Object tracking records

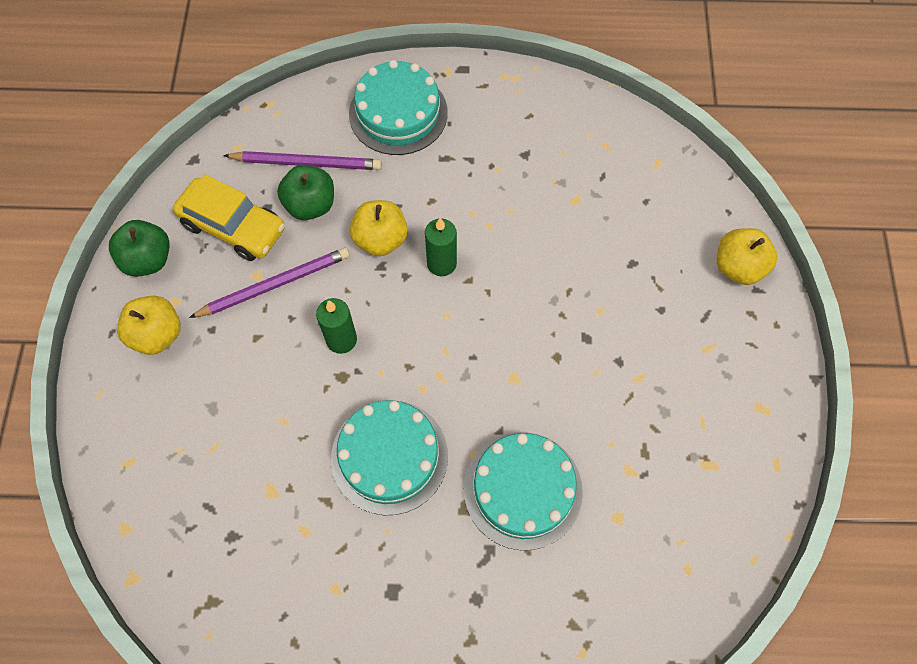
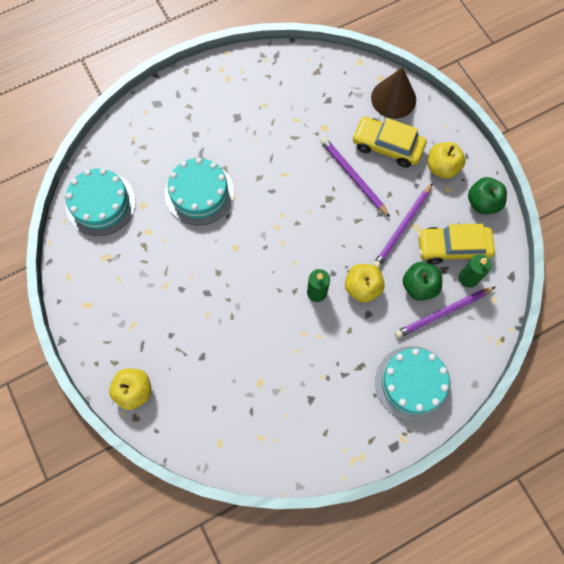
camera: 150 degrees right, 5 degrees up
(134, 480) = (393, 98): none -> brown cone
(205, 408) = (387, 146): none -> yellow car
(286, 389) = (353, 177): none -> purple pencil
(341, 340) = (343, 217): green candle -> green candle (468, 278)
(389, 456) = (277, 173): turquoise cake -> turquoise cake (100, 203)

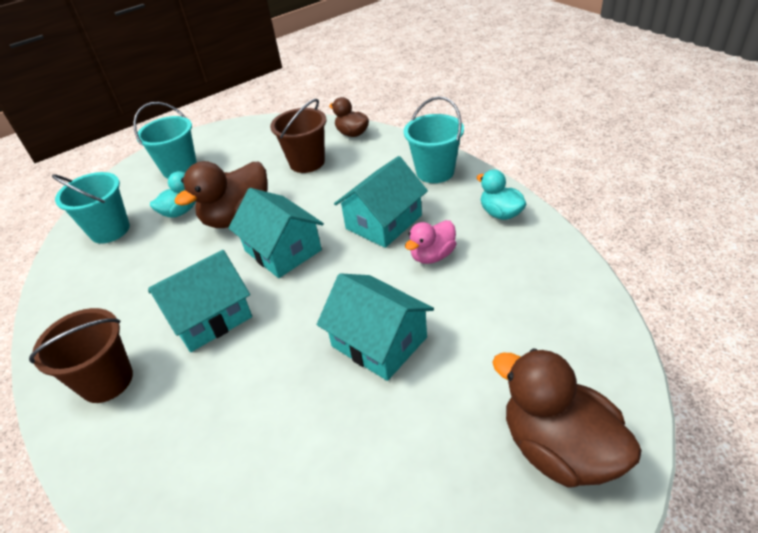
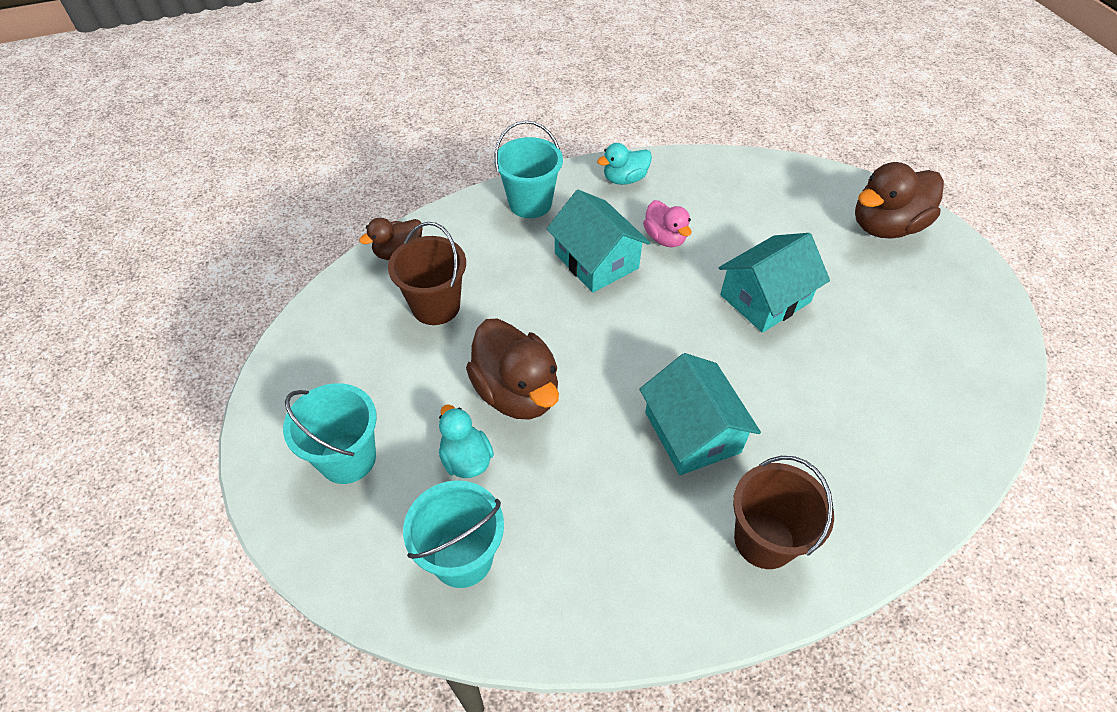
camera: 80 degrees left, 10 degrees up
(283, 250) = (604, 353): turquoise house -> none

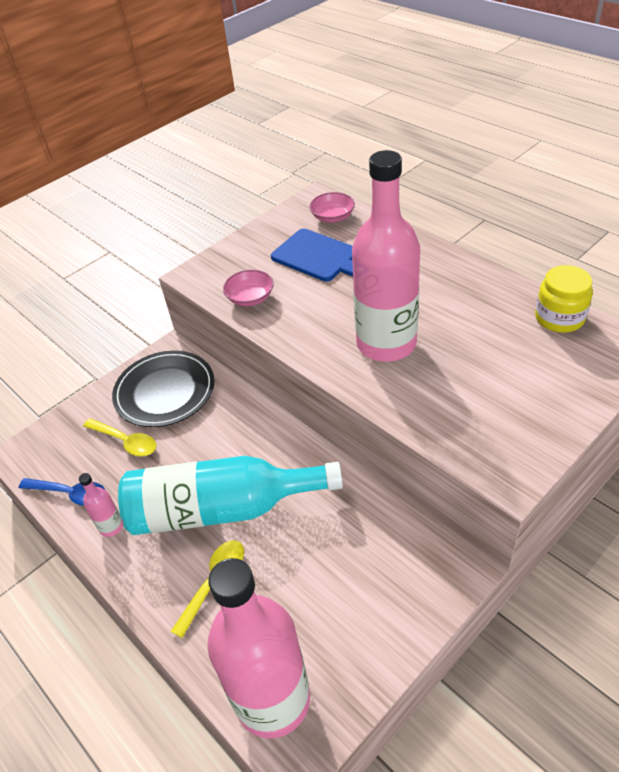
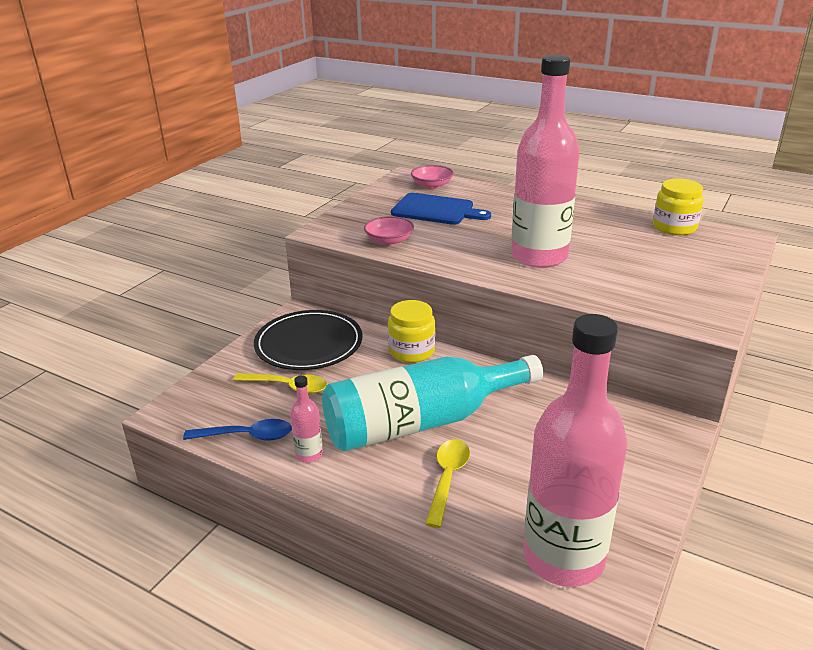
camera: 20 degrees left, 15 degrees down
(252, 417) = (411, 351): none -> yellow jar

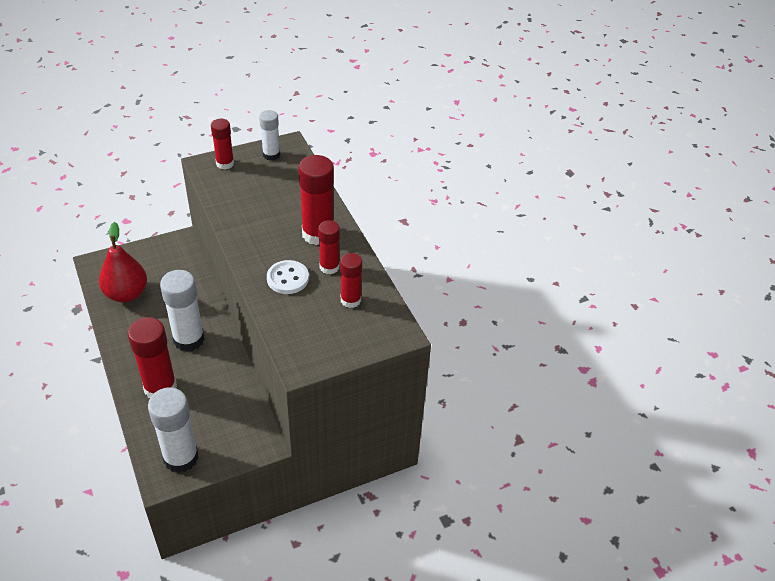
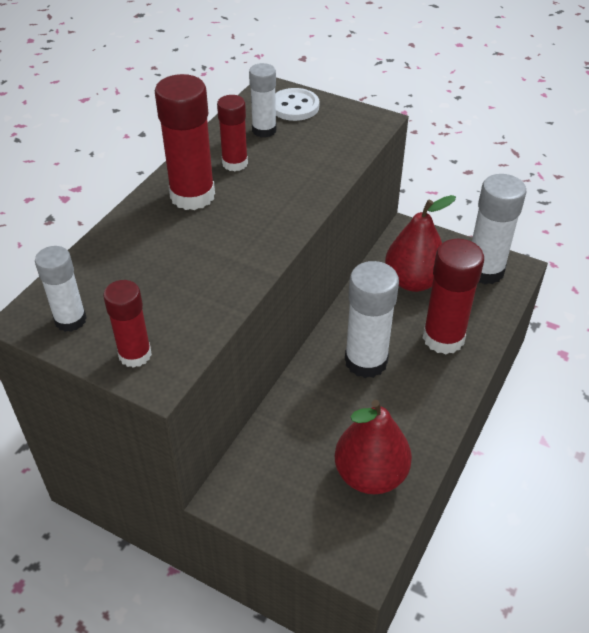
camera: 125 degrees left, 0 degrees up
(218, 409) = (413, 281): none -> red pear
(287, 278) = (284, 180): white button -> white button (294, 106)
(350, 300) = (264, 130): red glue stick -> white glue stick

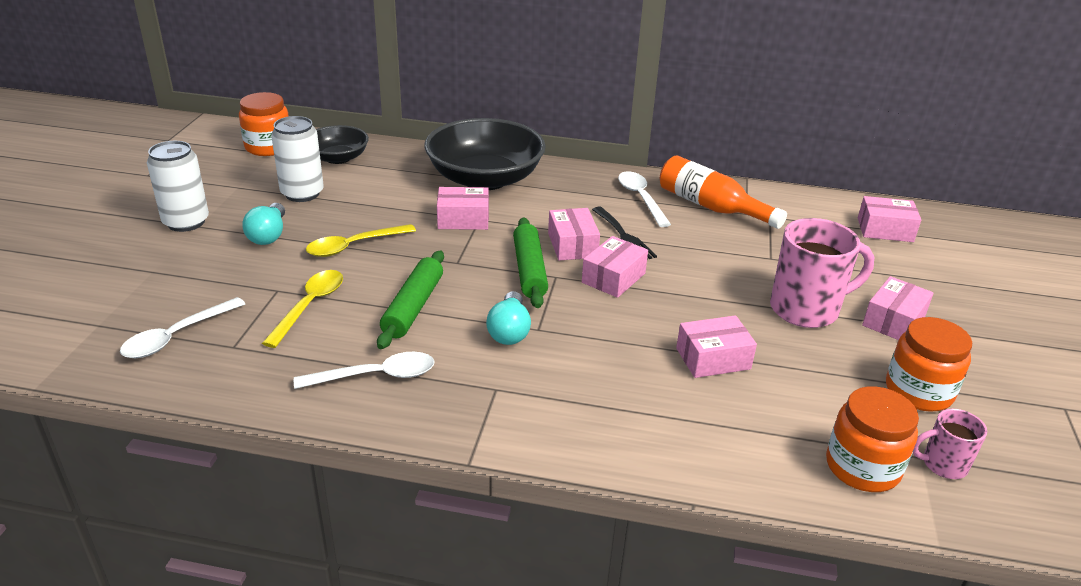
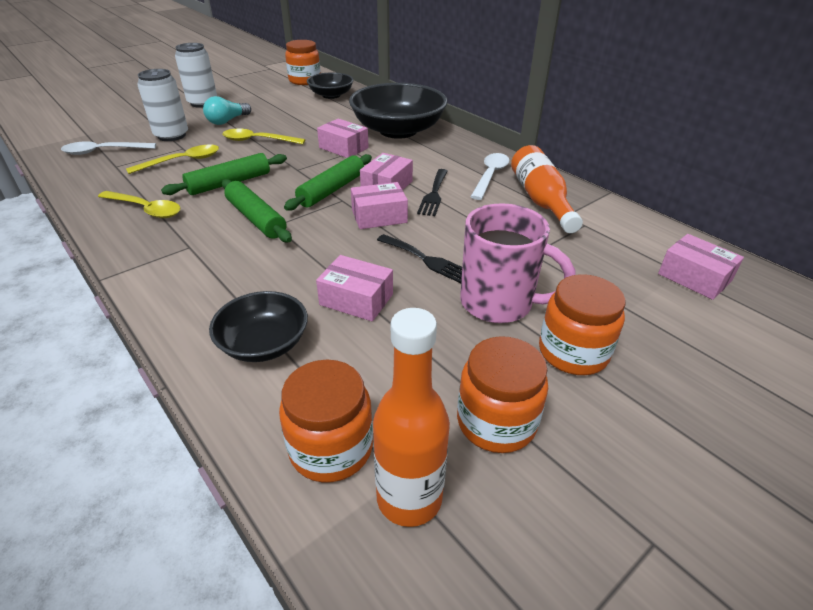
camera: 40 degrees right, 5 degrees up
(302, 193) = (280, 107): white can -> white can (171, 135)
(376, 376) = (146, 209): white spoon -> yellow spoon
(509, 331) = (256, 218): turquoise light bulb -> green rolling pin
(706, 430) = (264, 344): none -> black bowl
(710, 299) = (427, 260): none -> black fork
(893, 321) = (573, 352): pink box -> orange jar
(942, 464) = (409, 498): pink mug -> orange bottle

* _What is needed_: What is needed is an exact copy of the lines from the start of the records through the line containing "camera: 40 degrees right, 5 degrees up", with no pictures.

* _Problem solution_:
camera: 150 degrees right, 5 degrees up
(134, 480) = (393, 98): none -> brown cone
(205, 408) = (387, 146): none -> yellow car
(286, 389) = (353, 177): none -> purple pencil
(341, 340) = (343, 217): green candle -> green candle (468, 278)
(389, 456) = (277, 173): turquoise cake -> turquoise cake (100, 203)

camera: 80 degrees left, 10 degrees up
(283, 250) = (604, 353): turquoise house -> none

camera: 20 degrees left, 15 degrees down
(252, 417) = (411, 351): none -> yellow jar

camera: 125 degrees left, 0 degrees up
(218, 409) = (413, 281): none -> red pear
(287, 278) = (284, 180): white button -> white button (294, 106)
(350, 300) = (264, 130): red glue stick -> white glue stick

camera: 40 degrees right, 5 degrees up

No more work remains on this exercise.